[Opening Supplied data section]

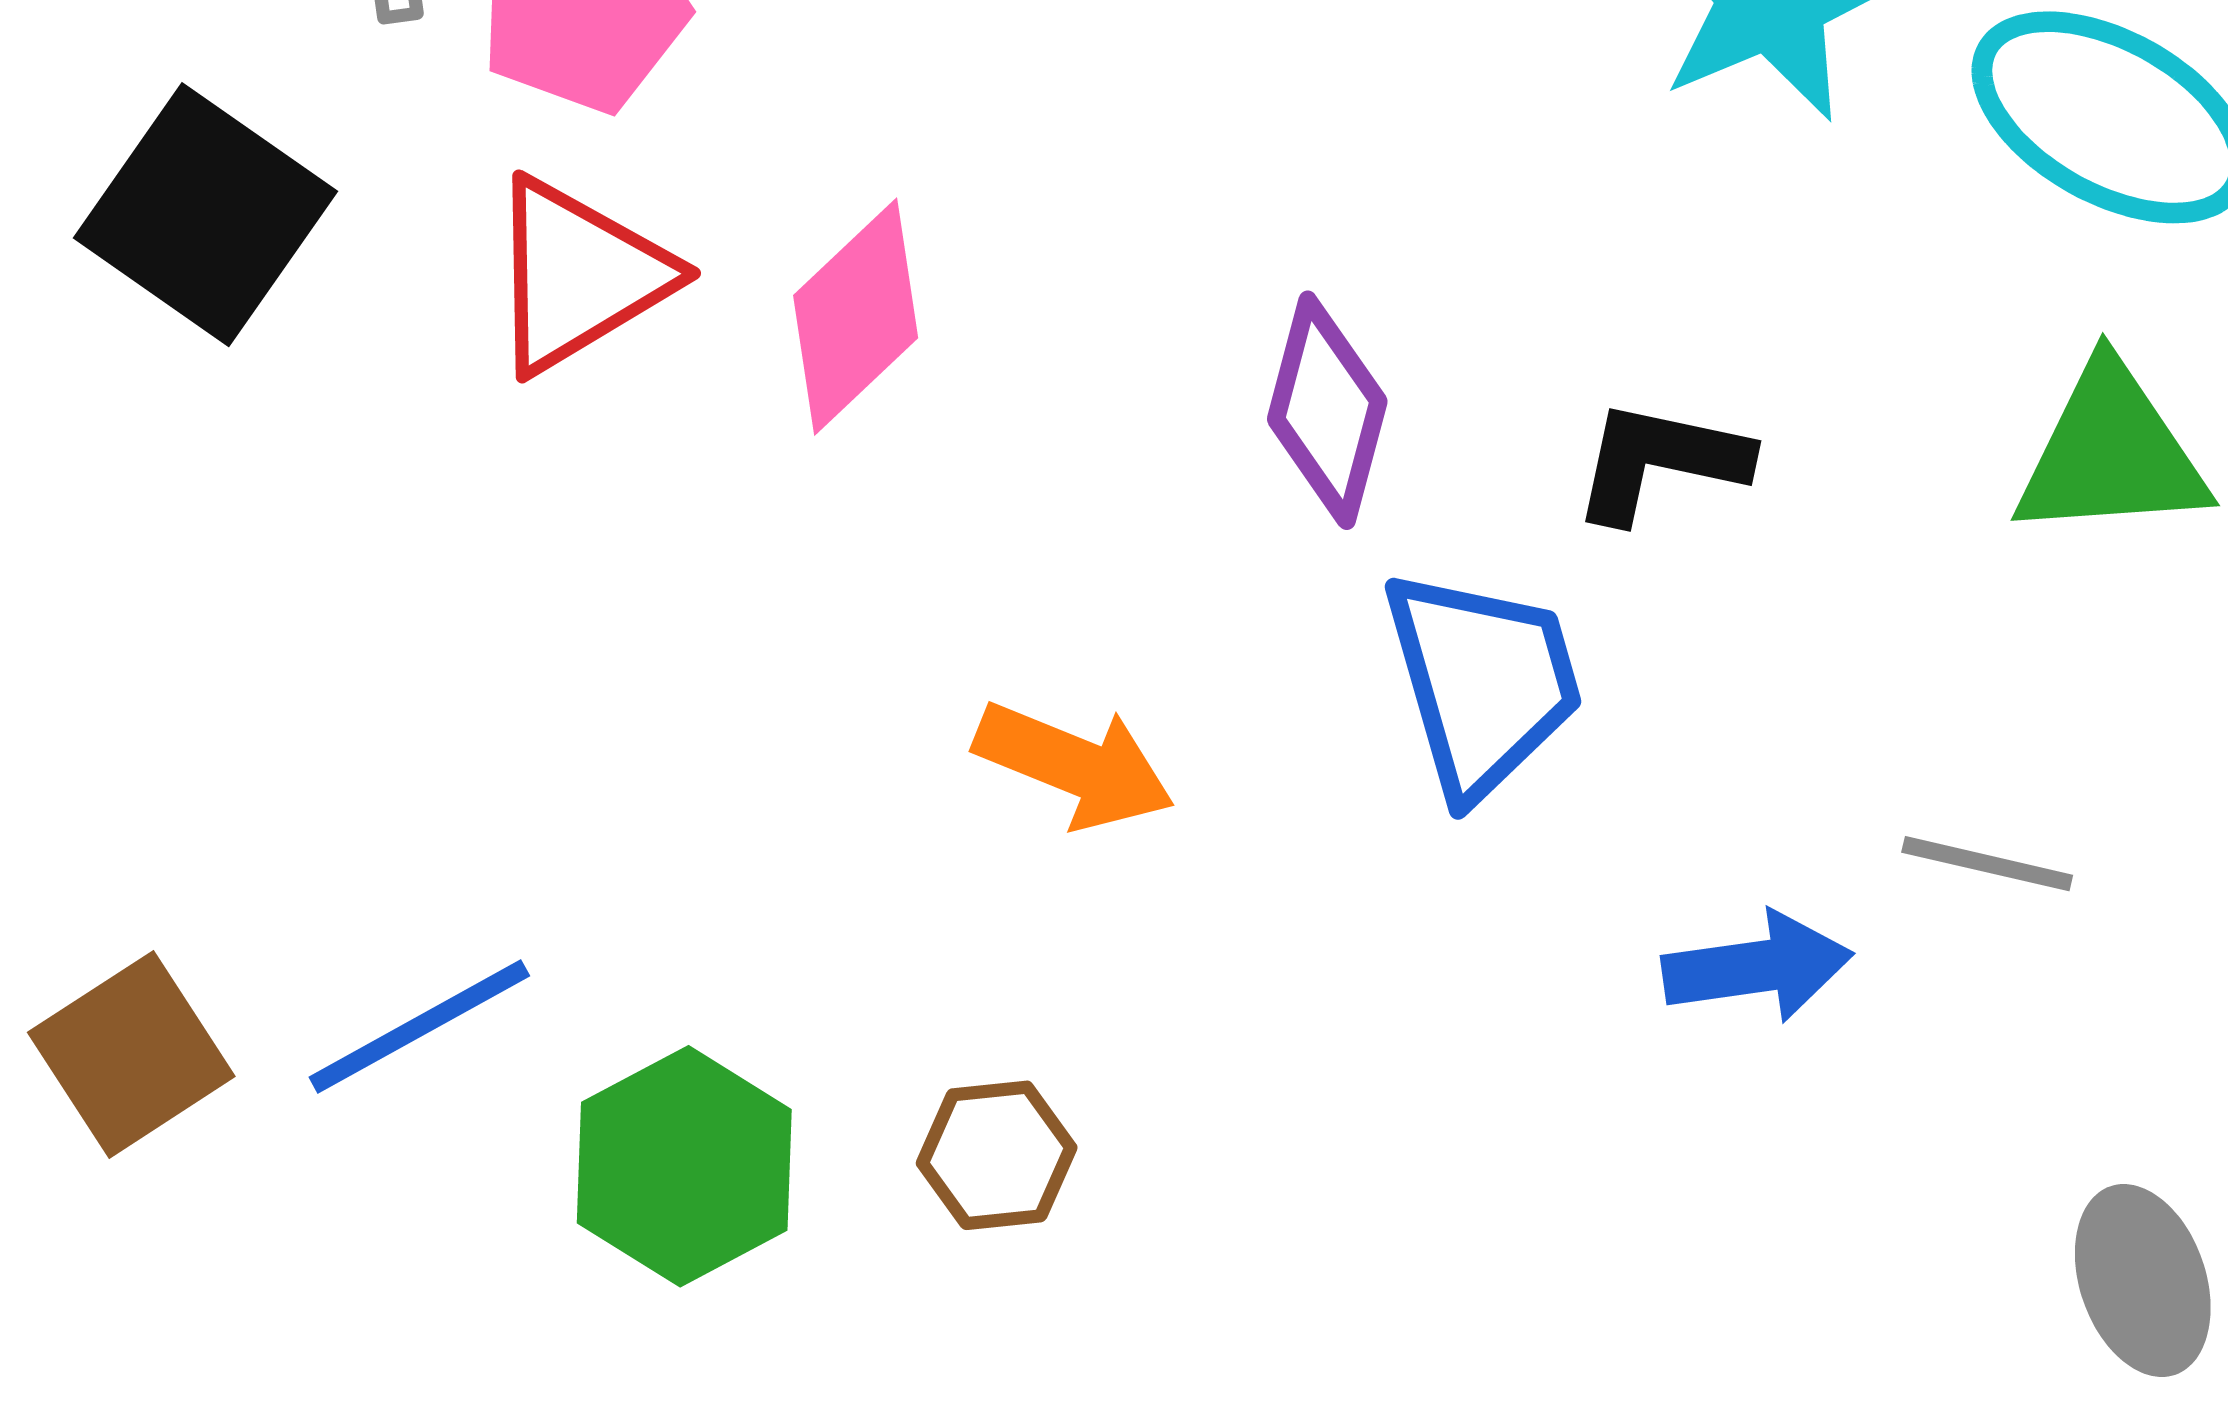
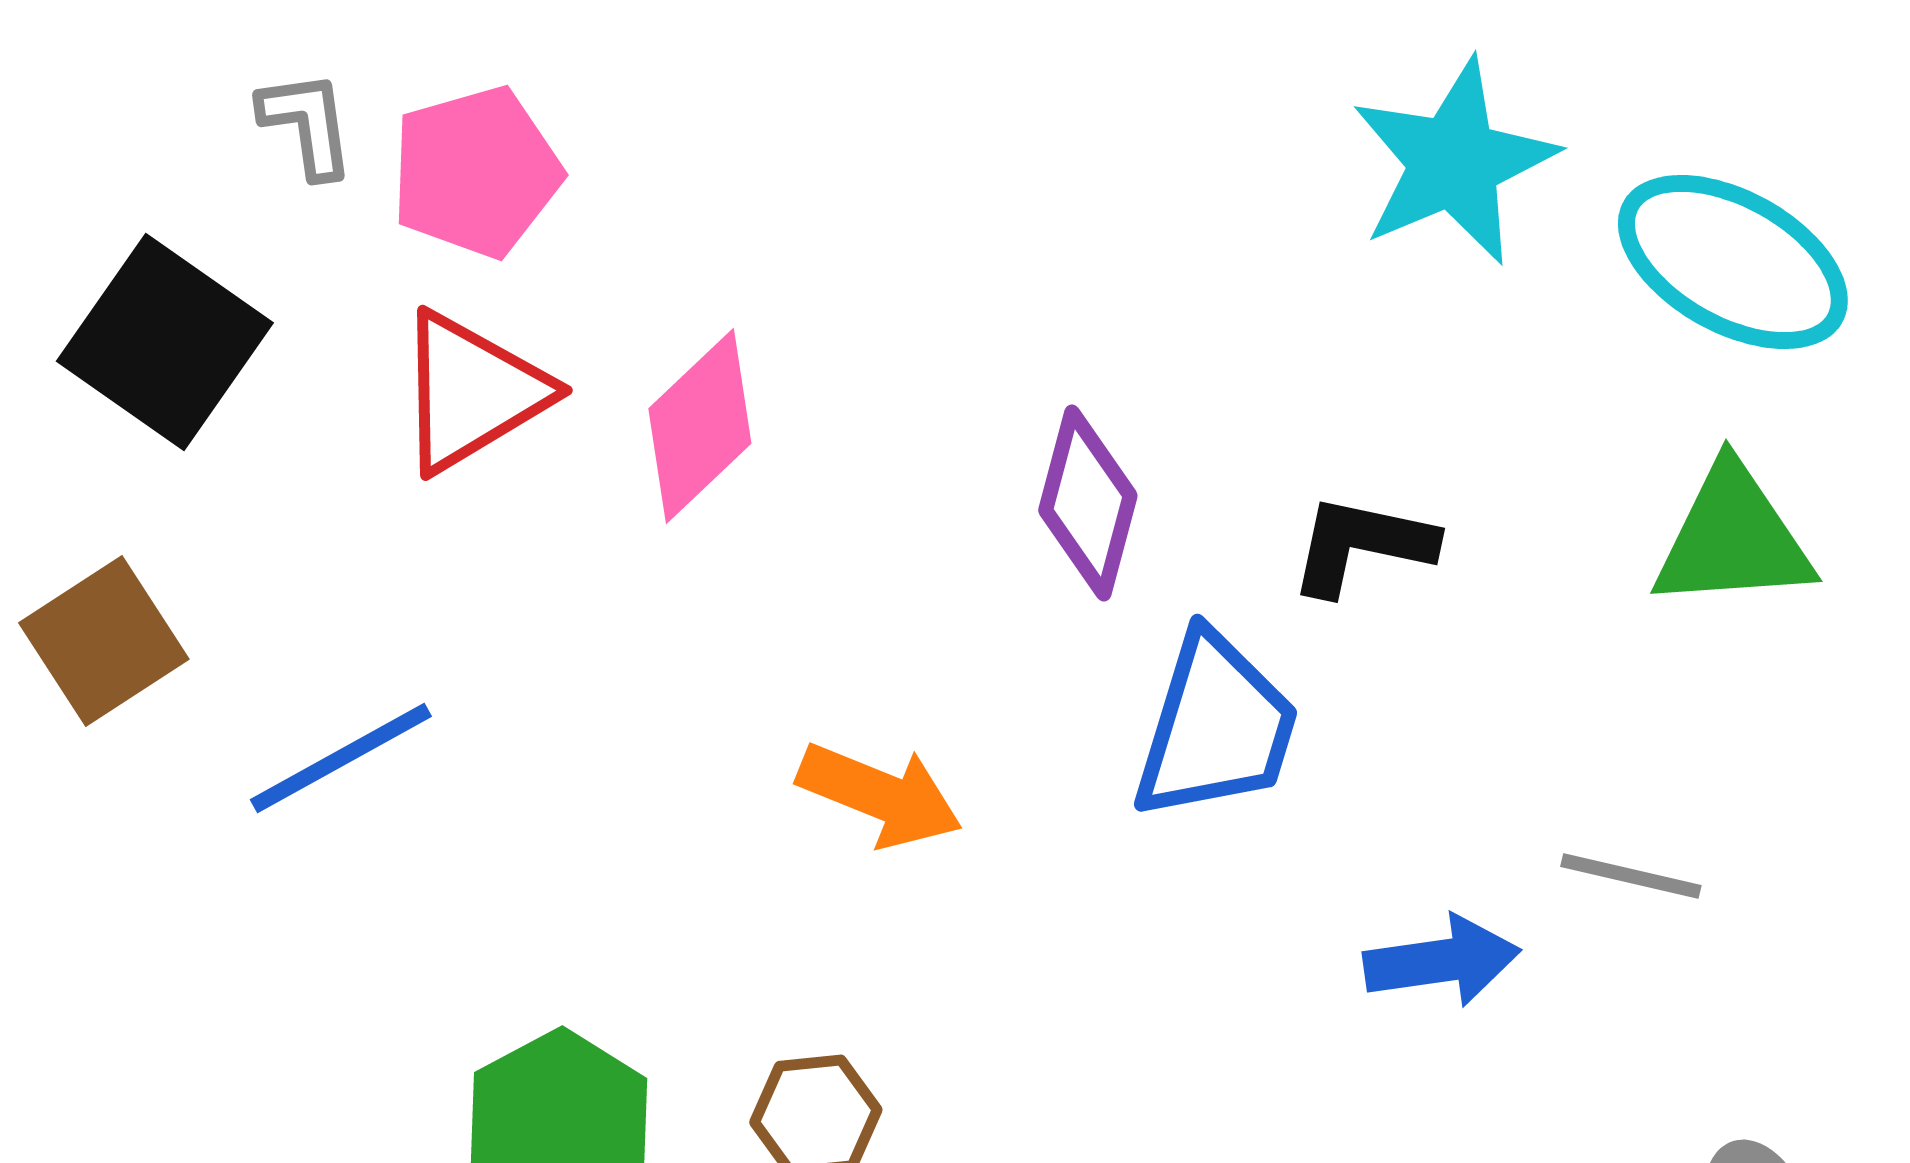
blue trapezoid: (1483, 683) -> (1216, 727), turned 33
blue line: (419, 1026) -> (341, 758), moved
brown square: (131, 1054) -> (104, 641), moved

[Closing Supplied data section]
[Opening Supplied data section]

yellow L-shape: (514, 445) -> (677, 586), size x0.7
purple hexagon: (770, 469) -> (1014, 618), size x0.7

[Closing Supplied data section]

**What the task requires:** Once you reach the line with "blue trapezoid: (1483, 683)" in the data above, copy it and every line after it exactly, up to and including the line with "brown square: (131, 1054)".

**Solved exercise:**
blue trapezoid: (1483, 683) -> (1216, 727), turned 33
blue line: (419, 1026) -> (341, 758), moved
brown square: (131, 1054) -> (104, 641), moved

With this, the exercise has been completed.